■ Data supplied ■
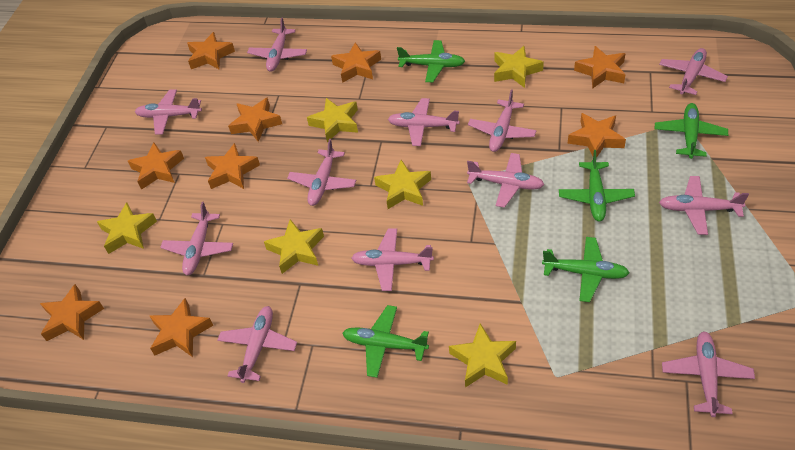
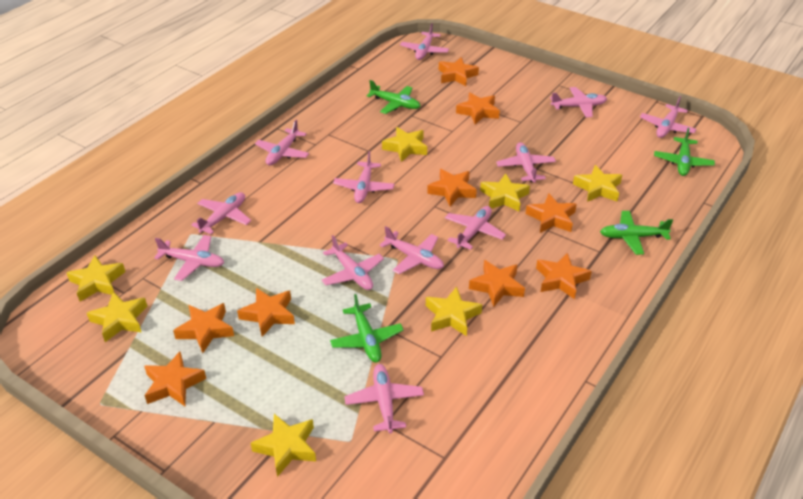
green plane: 5 -> 4
yellow star: 6 -> 7

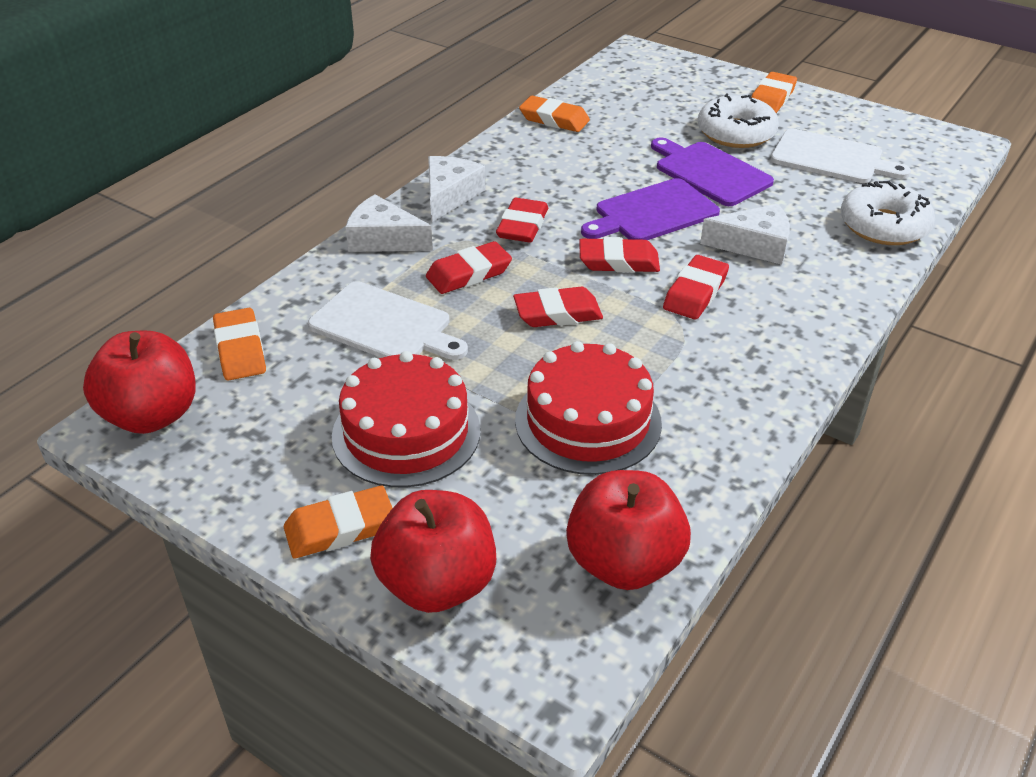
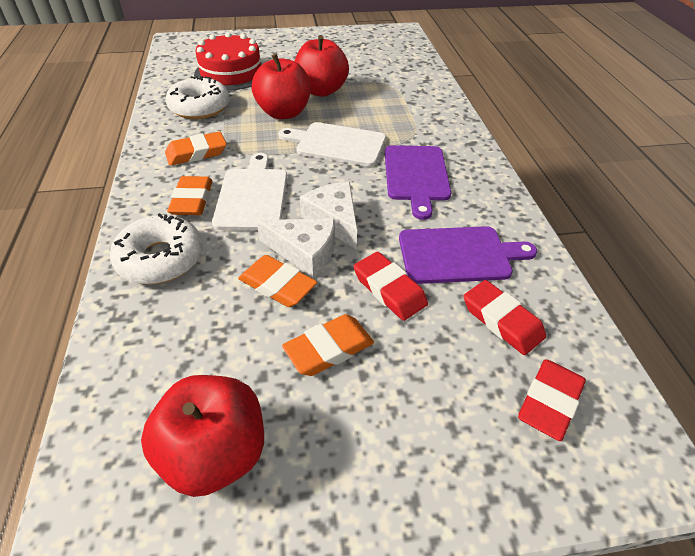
red cake: 2 -> 1
red eraser: 5 -> 3
white cheese: 3 -> 2

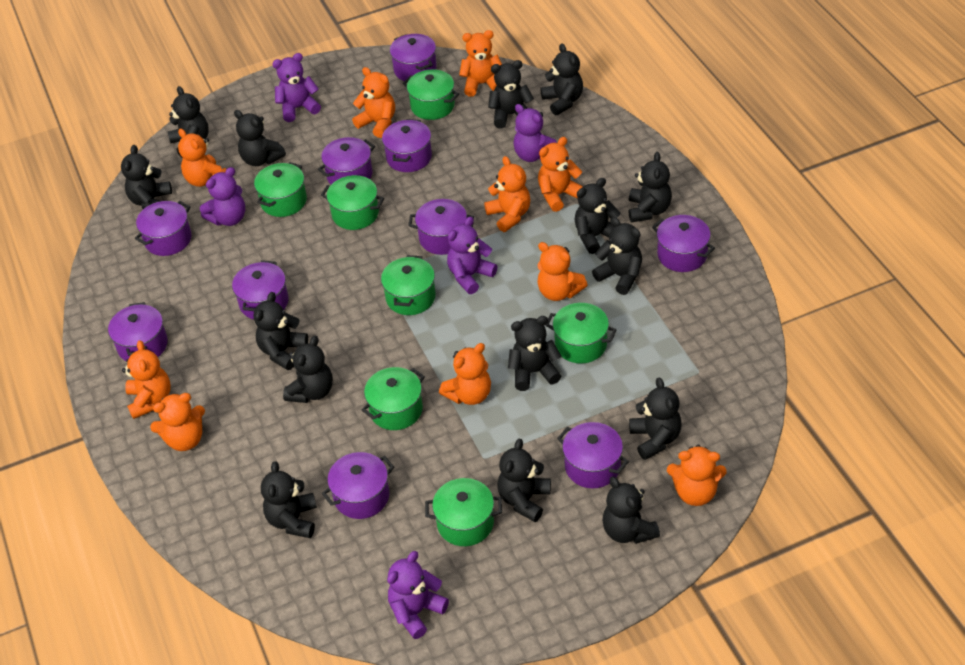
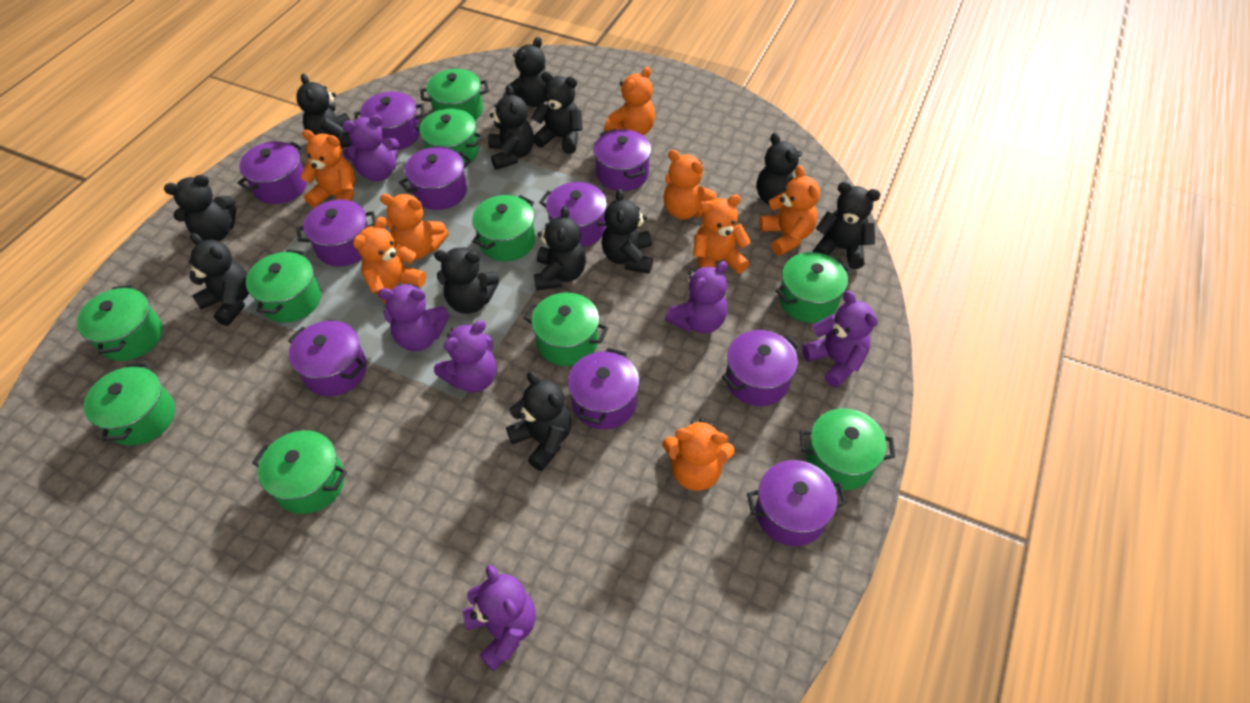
black teddy bear: 15 -> 12
green pot: 7 -> 10
orange teddy bear: 10 -> 8
purple teddy bear: 5 -> 6

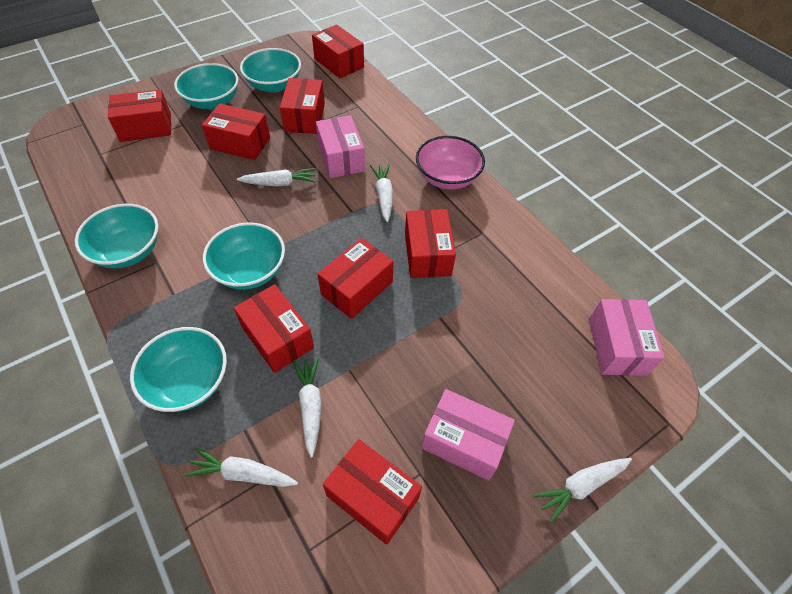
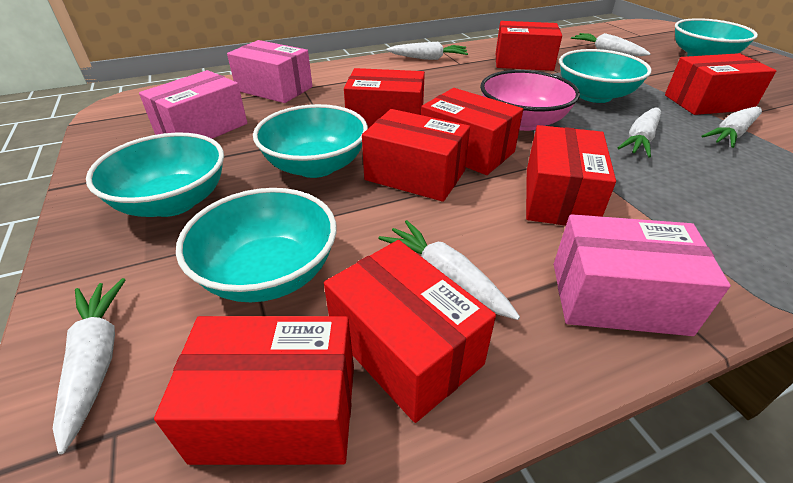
white carrot: 5 -> 6

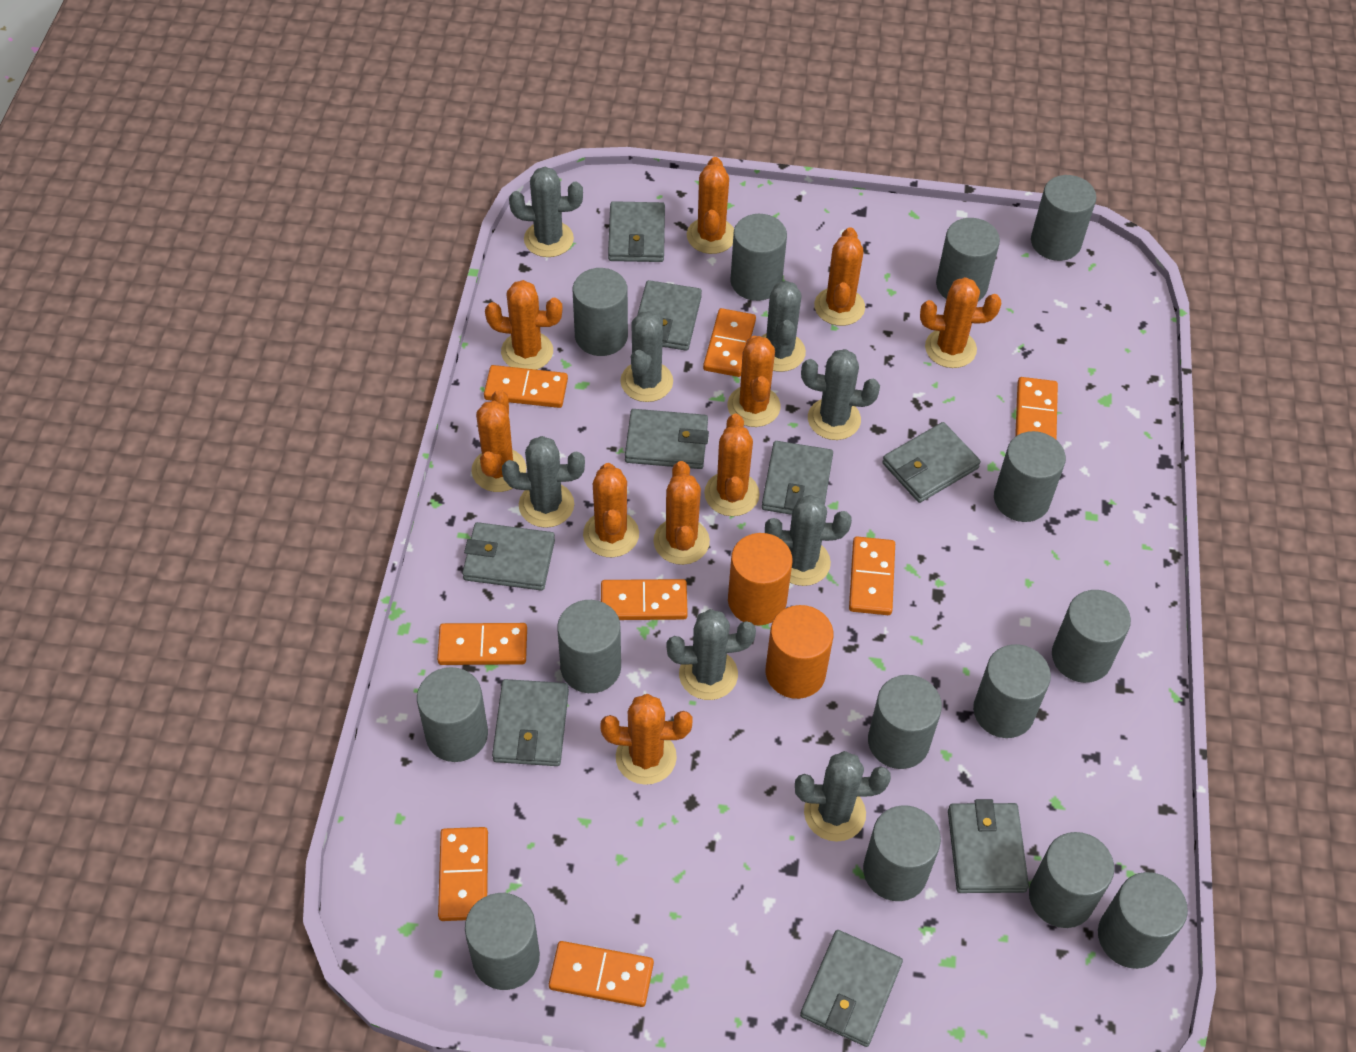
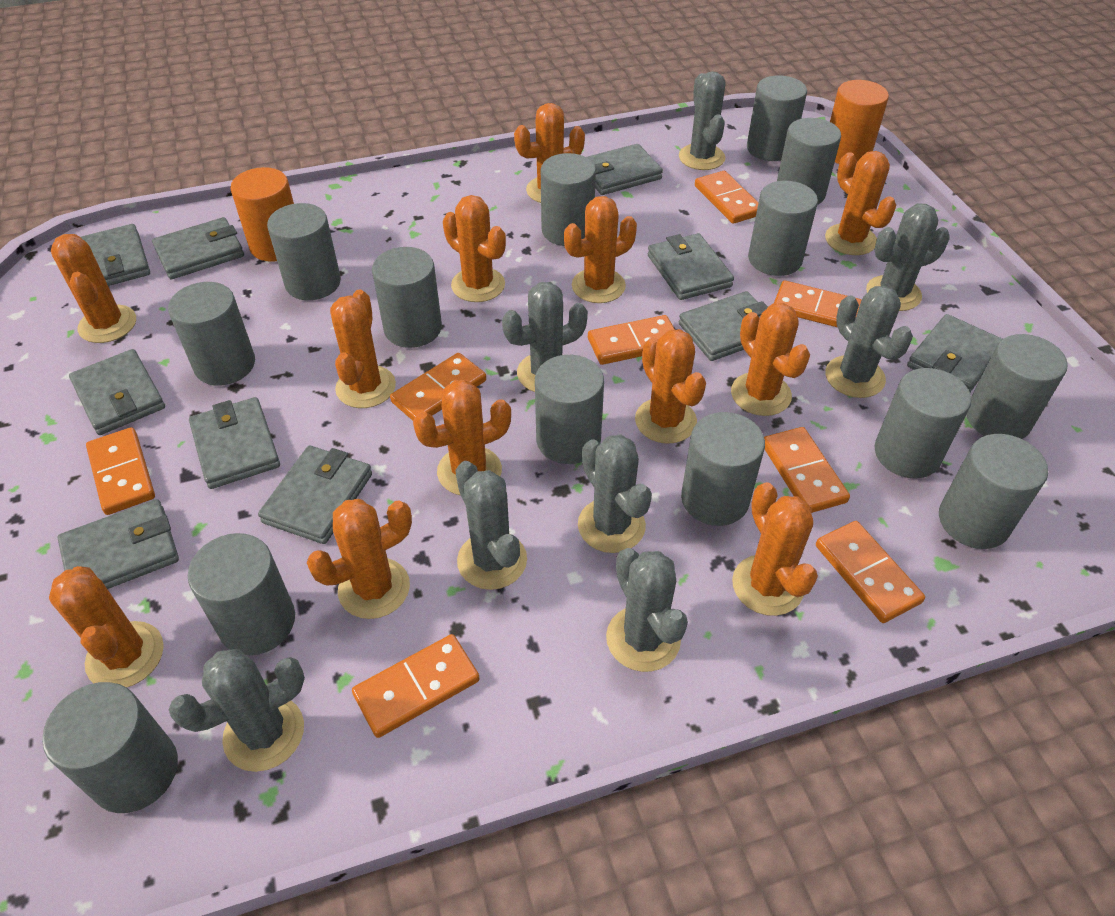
grey wallet: 9 -> 10
orange cactus: 10 -> 12

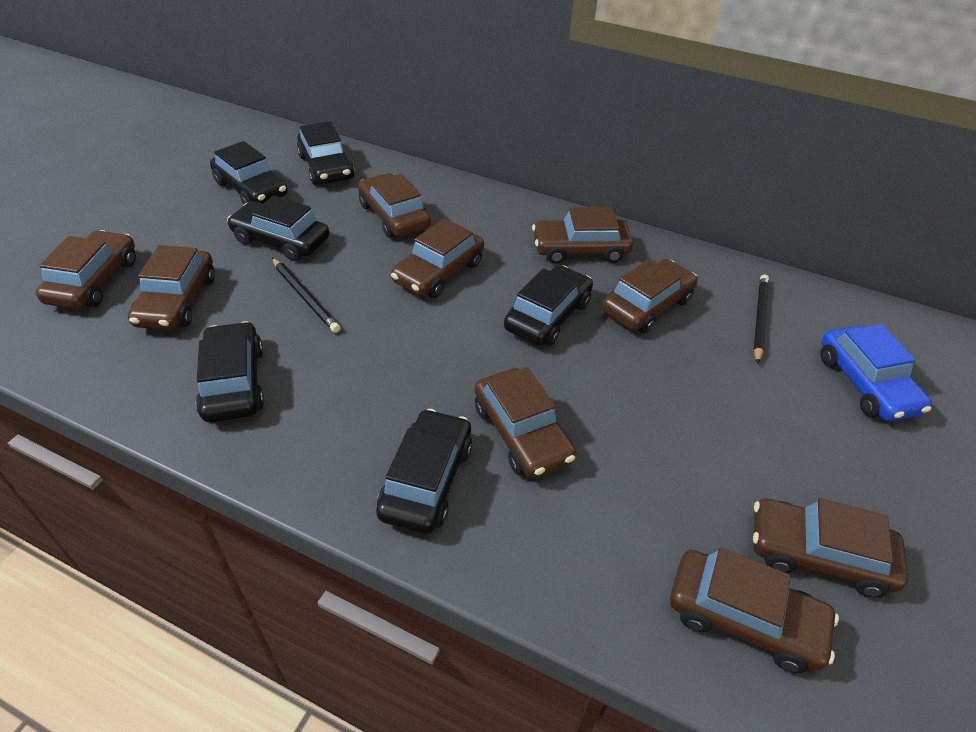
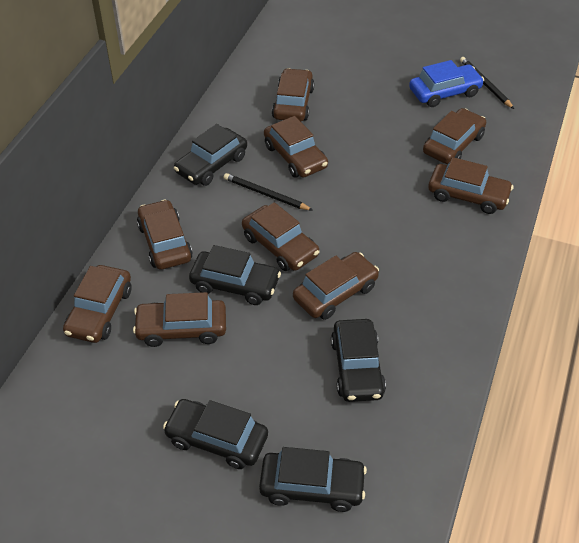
black car: 6 -> 5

■ Exercise goal ■
Exclude the pictures and write out exactly the lines from the one holding "white cheese: 3 -> 2" through the end of the entries, inclusive, and only those.

■ Response area ■
white cheese: 3 -> 2

black teddy bear: 15 -> 12
green pot: 7 -> 10
orange teddy bear: 10 -> 8
purple teddy bear: 5 -> 6

white carrot: 5 -> 6

grey wallet: 9 -> 10
orange cactus: 10 -> 12

black car: 6 -> 5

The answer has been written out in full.